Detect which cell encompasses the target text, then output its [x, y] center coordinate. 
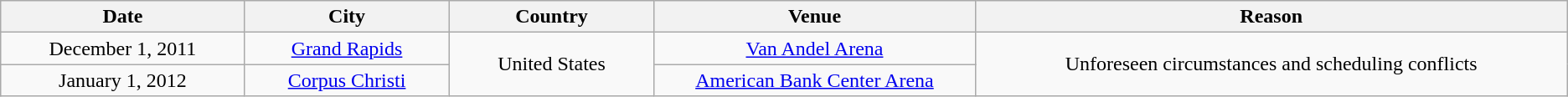
American Bank Center Arena [814, 80]
Corpus Christi [347, 80]
Unforeseen circumstances and scheduling conflicts [1271, 64]
January 1, 2012 [122, 80]
Reason [1271, 17]
Venue [814, 17]
Country [551, 17]
United States [551, 64]
Grand Rapids [347, 49]
City [347, 17]
Van Andel Arena [814, 49]
Date [122, 17]
December 1, 2011 [122, 49]
Scan for the cell matching the given text and deliver its [x, y] coordinate at center. 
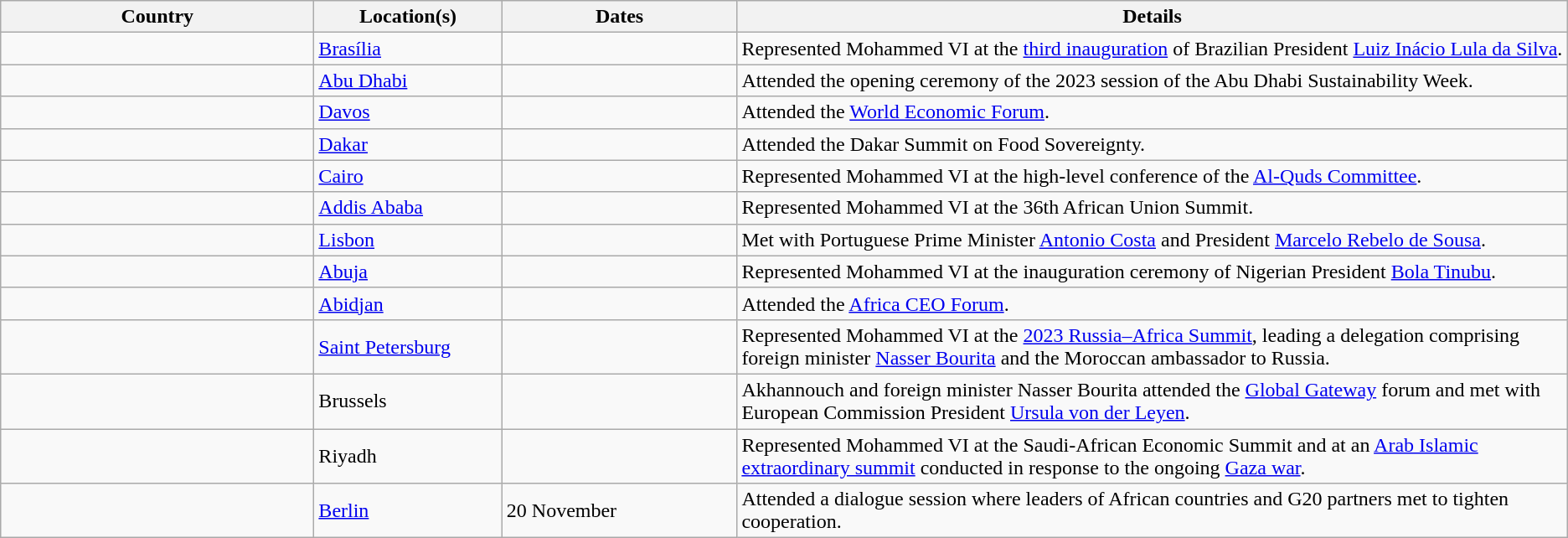
Represented Mohammed VI at the 36th African Union Summit. [1153, 208]
Attended a dialogue session where leaders of African countries and G20 partners met to tighten cooperation. [1153, 511]
Location(s) [408, 17]
Details [1153, 17]
Represented Mohammed VI at the third inauguration of Brazilian President Luiz Inácio Lula da Silva. [1153, 49]
Dates [620, 17]
Attended the opening ceremony of the 2023 session of the Abu Dhabi Sustainability Week. [1153, 80]
Represented Mohammed VI at the high-level conference of the Al-Quds Committee. [1153, 176]
Abuja [408, 271]
Addis Ababa [408, 208]
Brasília [408, 49]
Riyadh [408, 456]
Country [157, 17]
Brussels [408, 400]
Met with Portuguese Prime Minister Antonio Costa and President Marcelo Rebelo de Sousa. [1153, 240]
Cairo [408, 176]
Saint Petersburg [408, 347]
Abu Dhabi [408, 80]
Attended the Africa CEO Forum. [1153, 303]
20 November [620, 511]
Represented Mohammed VI at the inauguration ceremony of Nigerian President Bola Tinubu. [1153, 271]
Attended the Dakar Summit on Food Sovereignty. [1153, 144]
Attended the World Economic Forum. [1153, 112]
Akhannouch and foreign minister Nasser Bourita attended the Global Gateway forum and met with European Commission President Ursula von der Leyen. [1153, 400]
Dakar [408, 144]
Abidjan [408, 303]
Lisbon [408, 240]
Berlin [408, 511]
Davos [408, 112]
Return [X, Y] of the center of cell containing provided text 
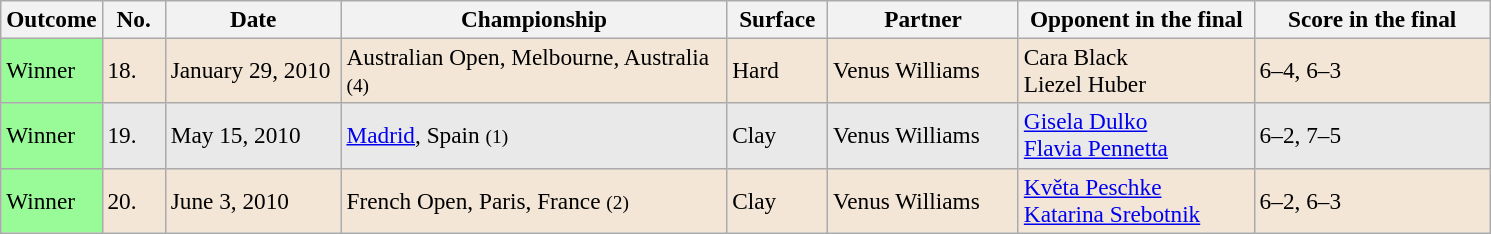
18. [134, 70]
Květa Peschke Katarina Srebotnik [1136, 200]
19. [134, 136]
Score in the final [1372, 19]
6–4, 6–3 [1372, 70]
Madrid, Spain (1) [534, 136]
Gisela Dulko Flavia Pennetta [1136, 136]
20. [134, 200]
Opponent in the final [1136, 19]
Championship [534, 19]
Date [253, 19]
January 29, 2010 [253, 70]
Outcome [52, 19]
Cara Black Liezel Huber [1136, 70]
French Open, Paris, France (2) [534, 200]
Partner [924, 19]
Hard [778, 70]
No. [134, 19]
June 3, 2010 [253, 200]
Australian Open, Melbourne, Australia (4) [534, 70]
May 15, 2010 [253, 136]
6–2, 7–5 [1372, 136]
6–2, 6–3 [1372, 200]
Surface [778, 19]
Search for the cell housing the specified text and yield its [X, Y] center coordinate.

===

*CHALLENGE*. Reproduce every line above without any change, leaving out the picture lines.

*RESPONSE*.
Detect which cell encompasses the target text, then output its [x, y] center coordinate. 
American Bank Center Arena [814, 80]
Corpus Christi [347, 80]
Unforeseen circumstances and scheduling conflicts [1271, 64]
January 1, 2012 [122, 80]
Reason [1271, 17]
Venue [814, 17]
Country [551, 17]
United States [551, 64]
Grand Rapids [347, 49]
City [347, 17]
Van Andel Arena [814, 49]
Date [122, 17]
December 1, 2011 [122, 49]
Scan for the cell matching the given text and deliver its [x, y] coordinate at center. 
Represented Mohammed VI at the 36th African Union Summit. [1153, 208]
Attended a dialogue session where leaders of African countries and G20 partners met to tighten cooperation. [1153, 511]
Location(s) [408, 17]
Details [1153, 17]
Represented Mohammed VI at the third inauguration of Brazilian President Luiz Inácio Lula da Silva. [1153, 49]
Dates [620, 17]
Attended the opening ceremony of the 2023 session of the Abu Dhabi Sustainability Week. [1153, 80]
Represented Mohammed VI at the high-level conference of the Al-Quds Committee. [1153, 176]
Abuja [408, 271]
Addis Ababa [408, 208]
Brasília [408, 49]
Riyadh [408, 456]
Country [157, 17]
Brussels [408, 400]
Met with Portuguese Prime Minister Antonio Costa and President Marcelo Rebelo de Sousa. [1153, 240]
Cairo [408, 176]
Saint Petersburg [408, 347]
Abu Dhabi [408, 80]
Attended the Africa CEO Forum. [1153, 303]
20 November [620, 511]
Represented Mohammed VI at the inauguration ceremony of Nigerian President Bola Tinubu. [1153, 271]
Attended the Dakar Summit on Food Sovereignty. [1153, 144]
Attended the World Economic Forum. [1153, 112]
Akhannouch and foreign minister Nasser Bourita attended the Global Gateway forum and met with European Commission President Ursula von der Leyen. [1153, 400]
Dakar [408, 144]
Abidjan [408, 303]
Lisbon [408, 240]
Berlin [408, 511]
Davos [408, 112]
Return [X, Y] of the center of cell containing provided text 
18. [134, 70]
Květa Peschke Katarina Srebotnik [1136, 200]
19. [134, 136]
Score in the final [1372, 19]
6–4, 6–3 [1372, 70]
Madrid, Spain (1) [534, 136]
Gisela Dulko Flavia Pennetta [1136, 136]
20. [134, 200]
Opponent in the final [1136, 19]
Championship [534, 19]
Date [253, 19]
January 29, 2010 [253, 70]
Outcome [52, 19]
Cara Black Liezel Huber [1136, 70]
French Open, Paris, France (2) [534, 200]
Partner [924, 19]
Hard [778, 70]
No. [134, 19]
June 3, 2010 [253, 200]
Australian Open, Melbourne, Australia (4) [534, 70]
May 15, 2010 [253, 136]
6–2, 7–5 [1372, 136]
6–2, 6–3 [1372, 200]
Surface [778, 19]
Search for the cell housing the specified text and yield its [X, Y] center coordinate.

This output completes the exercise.